▸ WHAT TO DO
Reproduce the listing below word for word, with no pictures.
****************************************
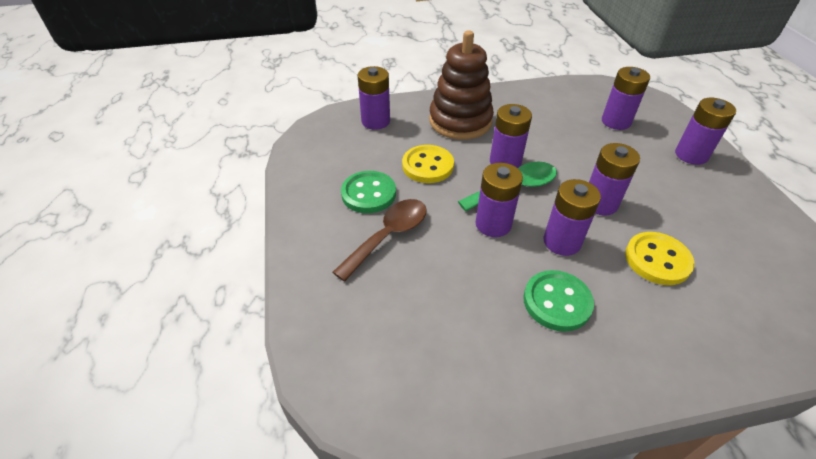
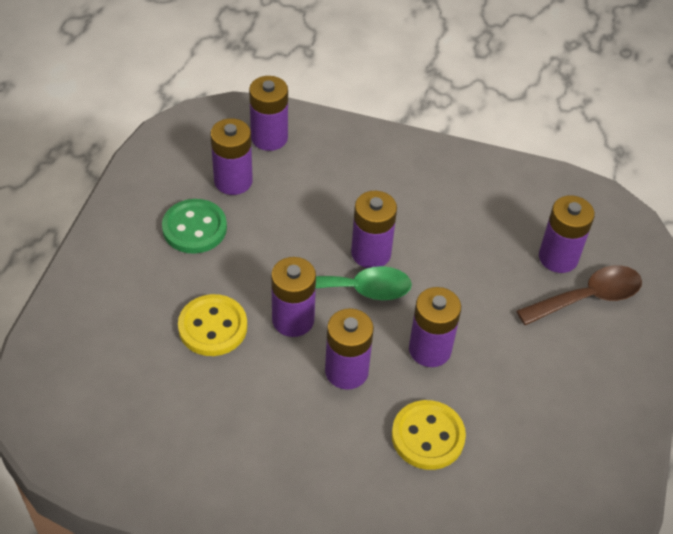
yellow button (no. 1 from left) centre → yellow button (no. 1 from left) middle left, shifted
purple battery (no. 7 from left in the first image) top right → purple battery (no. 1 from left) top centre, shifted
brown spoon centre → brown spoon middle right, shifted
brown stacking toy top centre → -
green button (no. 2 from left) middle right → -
****************************************
▸ WRITTEN RESPONSE
yellow button (no. 1 from left) centre → yellow button (no. 1 from left) middle left, shifted
purple battery (no. 7 from left in the first image) top right → purple battery (no. 1 from left) top centre, shifted
brown spoon centre → brown spoon middle right, shifted
brown stacking toy top centre → -
green button (no. 2 from left) middle right → -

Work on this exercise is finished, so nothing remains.